**EXERCISE DATA:**

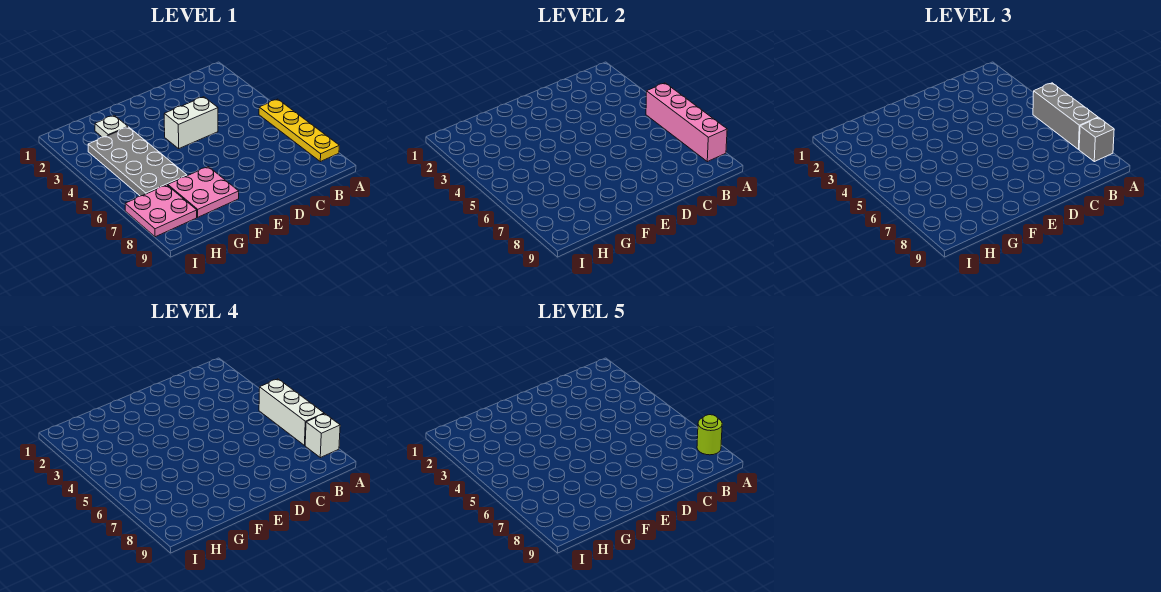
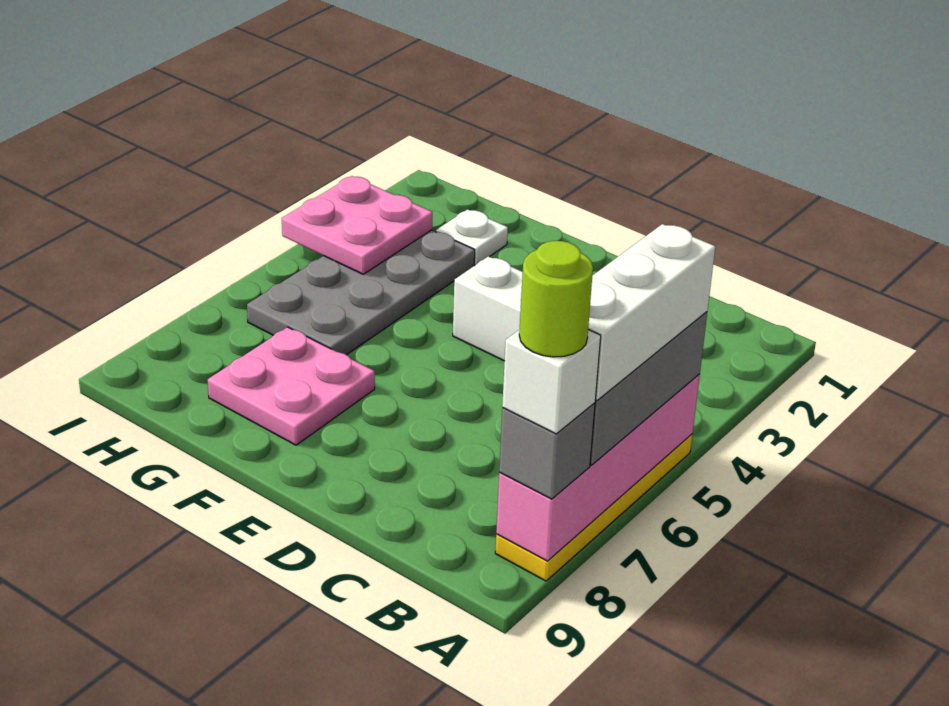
pink plate H7:I8 level 1 -> pink plate H3:I4 level 2

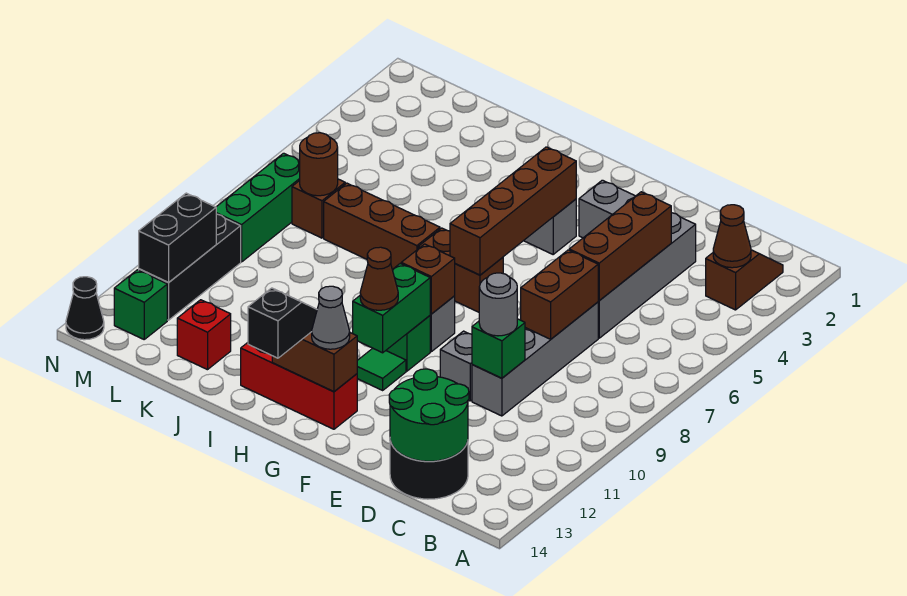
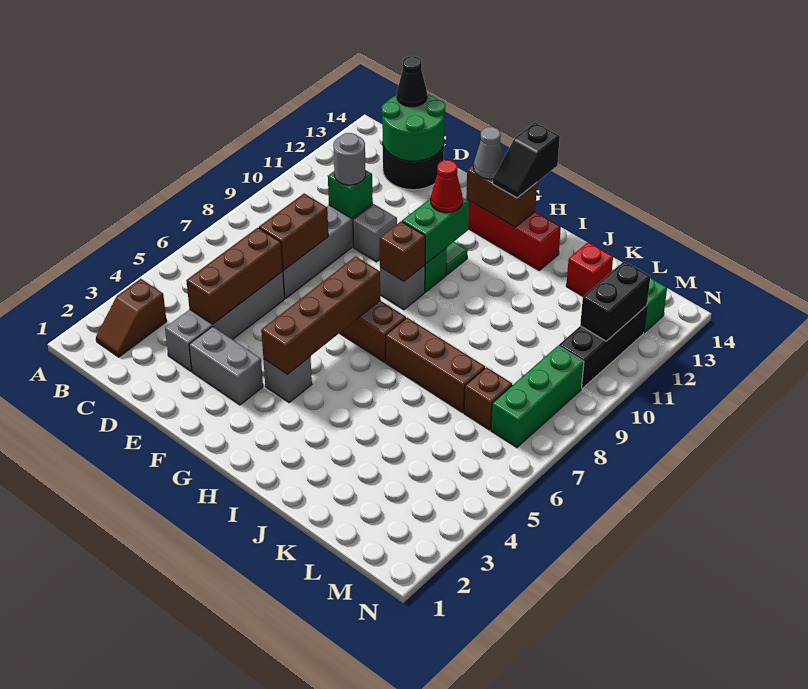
brown cone B3 level 2 -> none
brown cone G11 level 3 -> red cone G11 level 3
brown round brick L7 level 2 -> none
black cone N14 level 1 -> black cone C14 level 3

**PROBLEM DESCRIPTION:** Each record must appear again exactly as written above, without its pictures.

**ANSWER SPACE:**
pink plate H7:I8 level 1 -> pink plate H3:I4 level 2

brown cone B3 level 2 -> none
brown cone G11 level 3 -> red cone G11 level 3
brown round brick L7 level 2 -> none
black cone N14 level 1 -> black cone C14 level 3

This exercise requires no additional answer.